### Exercise inputs

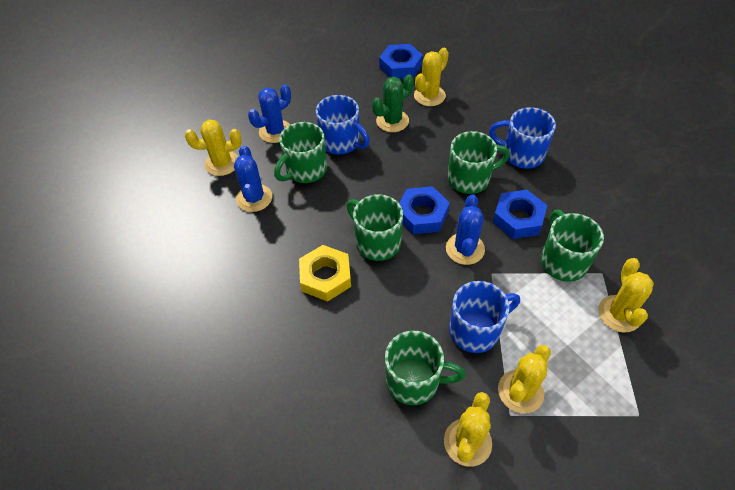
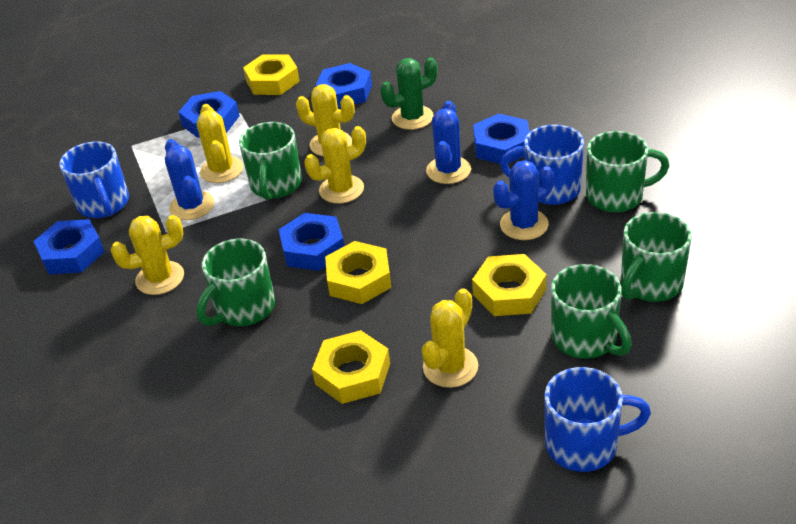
blue nut: [379,44,423,79] [399,186,450,234] [493,190,547,239] = 3 -> [34,219,105,274] [178,91,240,138] [279,213,344,271] [315,63,372,109] [473,114,530,164] = 5
yellow nut: [299,245,351,302] = 1 -> [243,54,300,95] [312,330,390,404] [325,241,392,304] [472,254,546,316] = 4

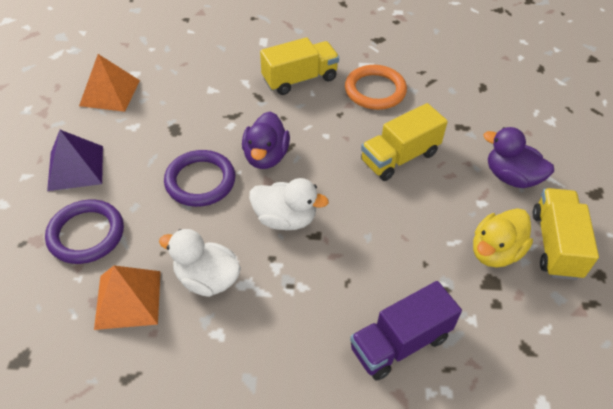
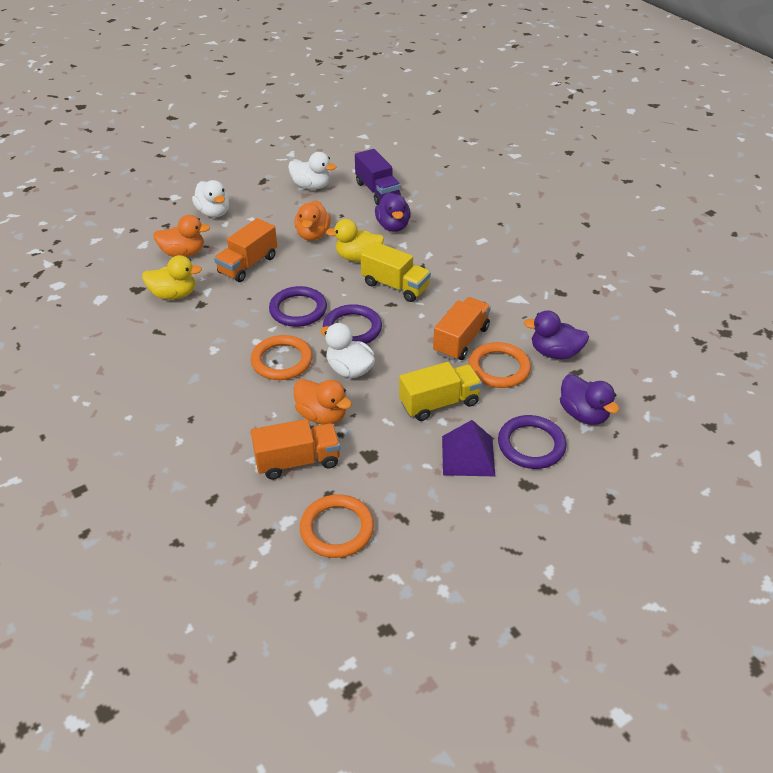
orange duck: none = 0 -> [153,215,210,257] [294,379,352,425] [295,200,331,241] = 3
orange pyramid: [79,54,140,112] [94,266,161,330] = 2 -> none = 0
orange ring: [345,65,407,110] = 1 -> [251,335,313,380] [300,494,374,558] [468,342,531,388] = 3
orange truck: none = 0 -> [214,218,277,282] [251,419,340,479] [433,297,491,361] = 3
purple duck: [242,111,290,169] [483,127,554,188] = 2 -> [375,192,411,232] [524,310,589,359] [560,374,619,425] = 3
purple ring: [45,200,124,264] [164,150,235,207] = 2 -> [269,286,327,327] [323,304,382,344] [498,415,567,469] = 3
white duck: [159,229,241,297] [249,178,329,230] = 2 -> [192,180,229,217] [288,152,336,190] [321,323,375,378] = 3
yellow duck: [473,208,533,268] = 1 -> [142,255,202,300] [326,219,384,262] = 2
yellow truck: [260,37,339,95] [361,103,448,181] [533,188,599,280] = 3 -> [361,241,431,302] [399,362,482,421] = 2

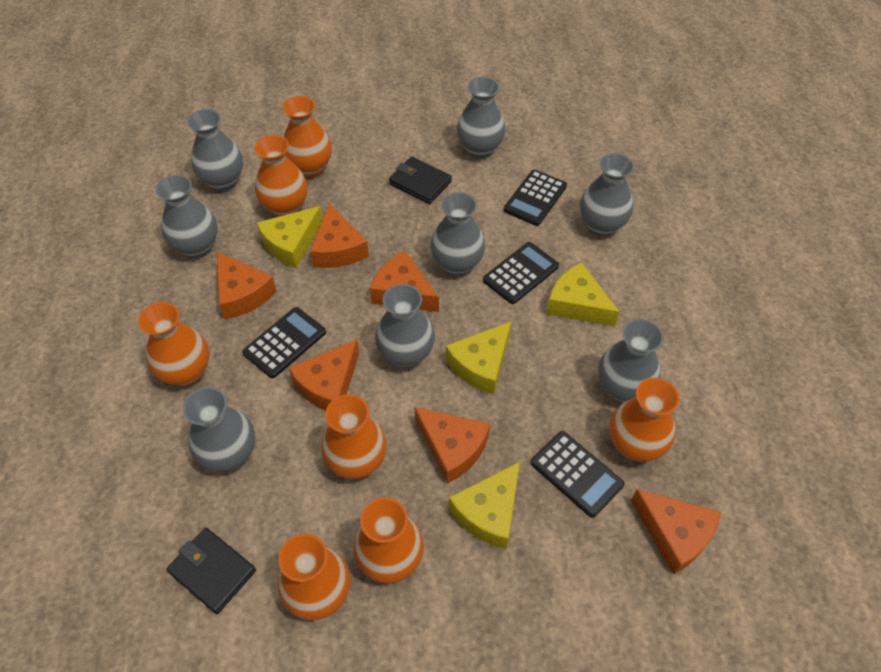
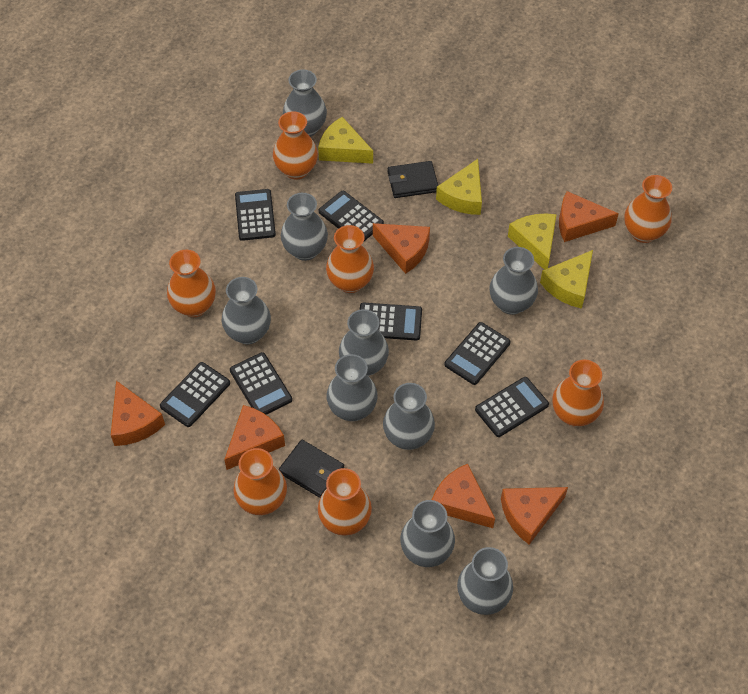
black calculator: [242,307,326,379] [483,242,559,304] [504,170,567,226] [531,431,624,518] = 4 -> [160,362,230,427] [230,352,292,415] [235,189,276,241] [319,191,384,241] [360,303,422,341] [444,322,511,385] [475,377,549,437] = 7
grey vase: [156,175,218,258] [183,387,255,471] [187,109,243,191] [375,284,435,368] [430,192,485,276] [457,77,505,158] [580,153,634,236] [598,319,664,402] = 8 -> [222,277,271,344] [281,193,328,261] [283,69,327,137] [327,354,378,421] [339,309,389,376] [383,383,435,450] [400,500,455,567] [457,547,513,615] [489,247,538,315] = 9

######

Every line above from the line with "purple ring: [45,200,124,264]" to the line with "white duck: [159,229,241,297]", inclusive, must be returned exactly; no other line belongs in the reply.

purple ring: [45,200,124,264] [164,150,235,207] = 2 -> [269,286,327,327] [323,304,382,344] [498,415,567,469] = 3
white duck: [159,229,241,297] [249,178,329,230] = 2 -> [192,180,229,217] [288,152,336,190] [321,323,375,378] = 3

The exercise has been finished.